**Your instructions:**
Report each line of the data below in which "DGND" appears.
—————
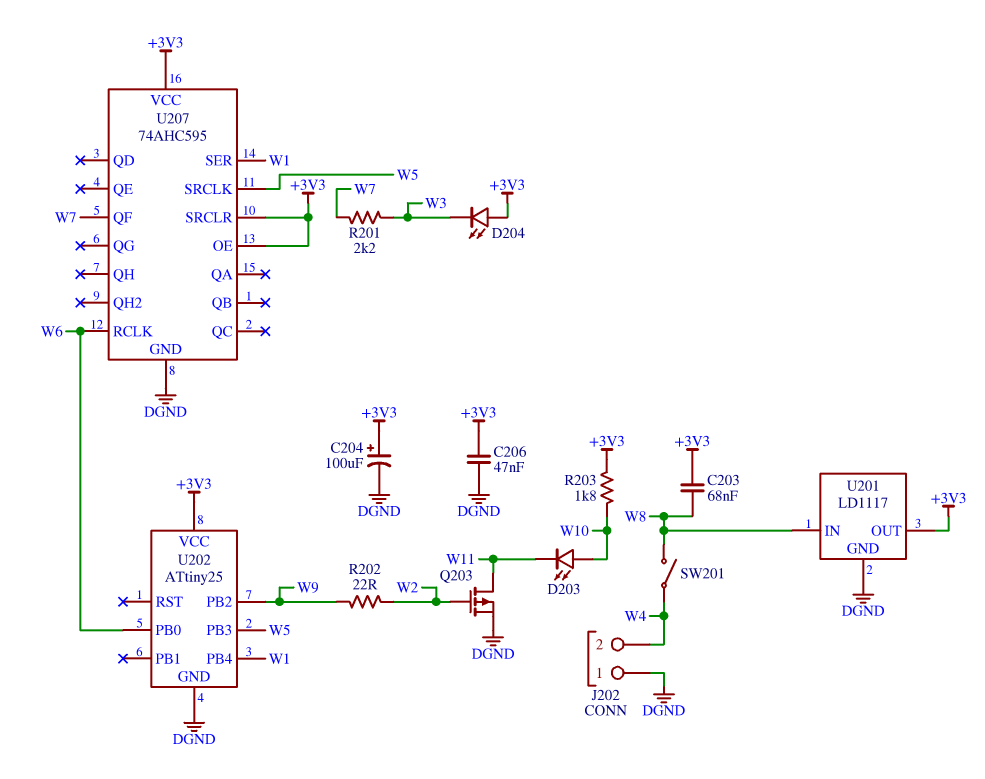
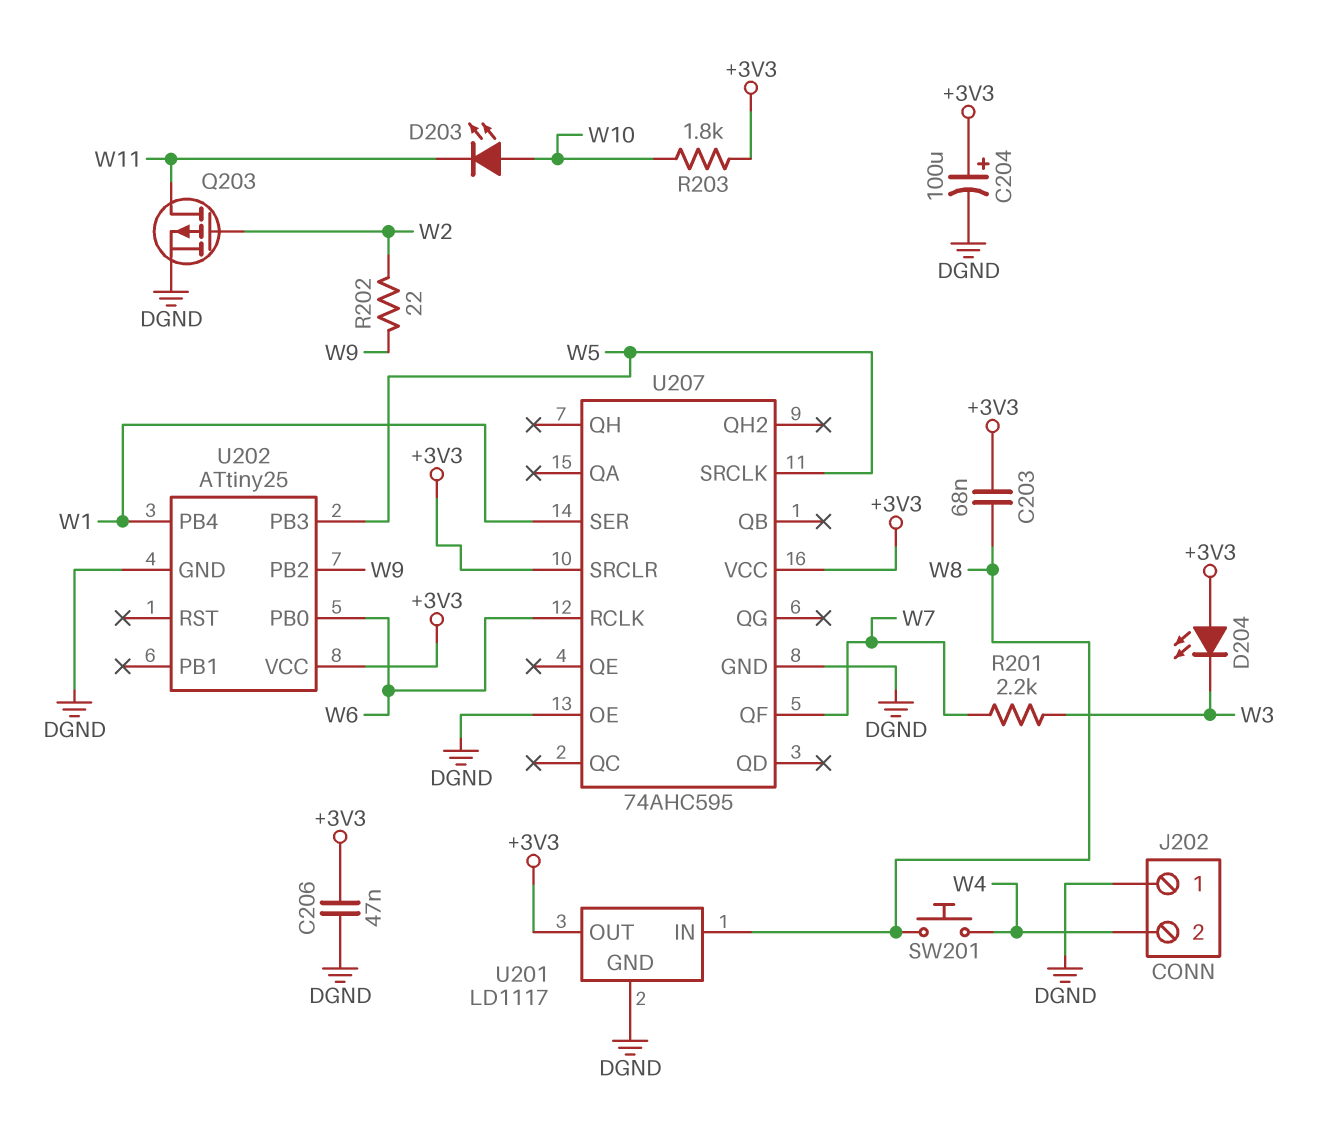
SW201: switch (W4, W8) -> button (W4, W8)
U207 pin OE: +3V3 -> DGND

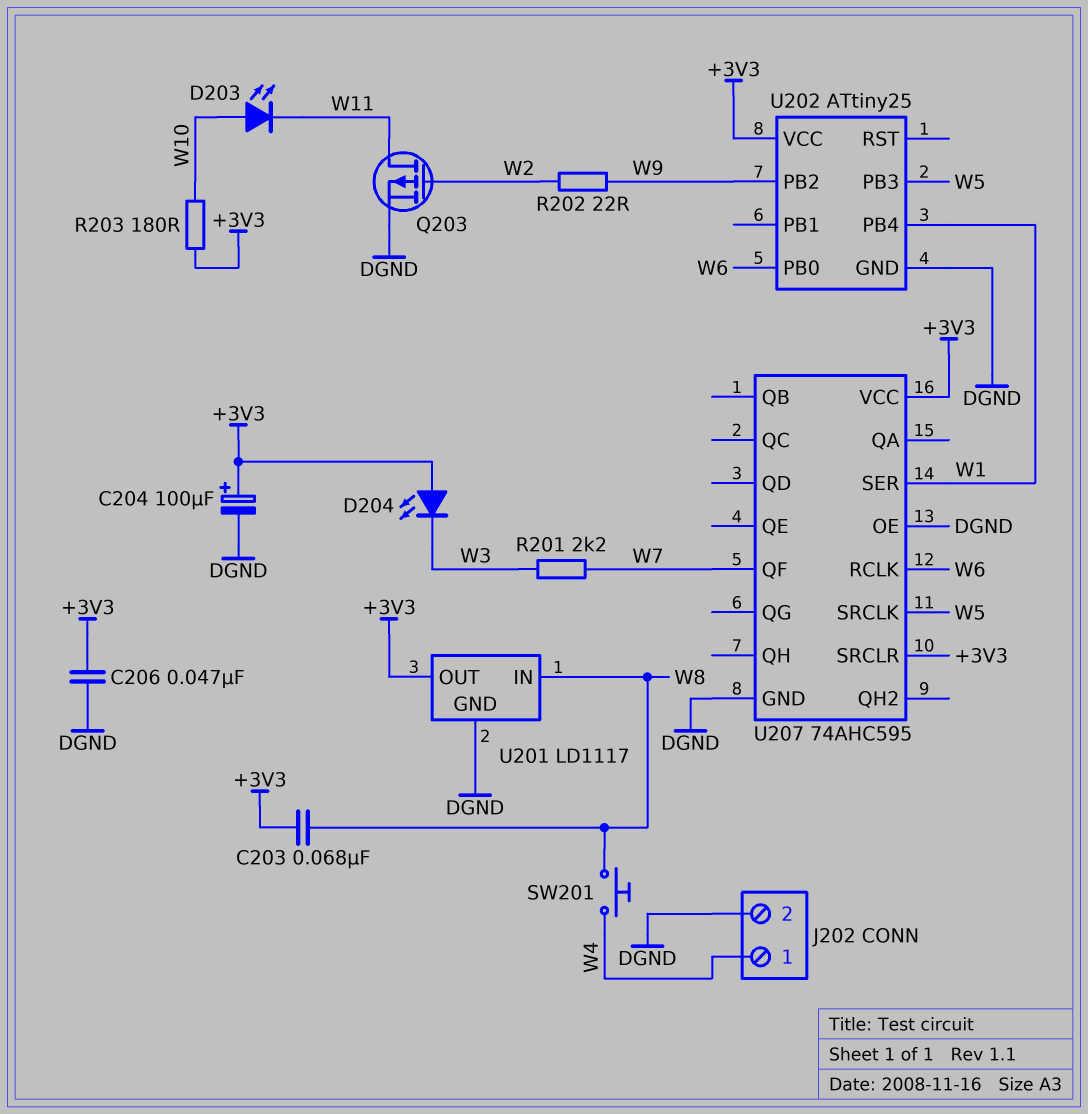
J202 pin 1: DGND -> W4
J202 pin 2: W4 -> DGND
R203: 1.8k (+3V3, W10) -> 180 (+3V3, W10)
—————
**The completed task:**
U207 pin OE: +3V3 -> DGND
J202 pin 1: DGND -> W4
J202 pin 2: W4 -> DGND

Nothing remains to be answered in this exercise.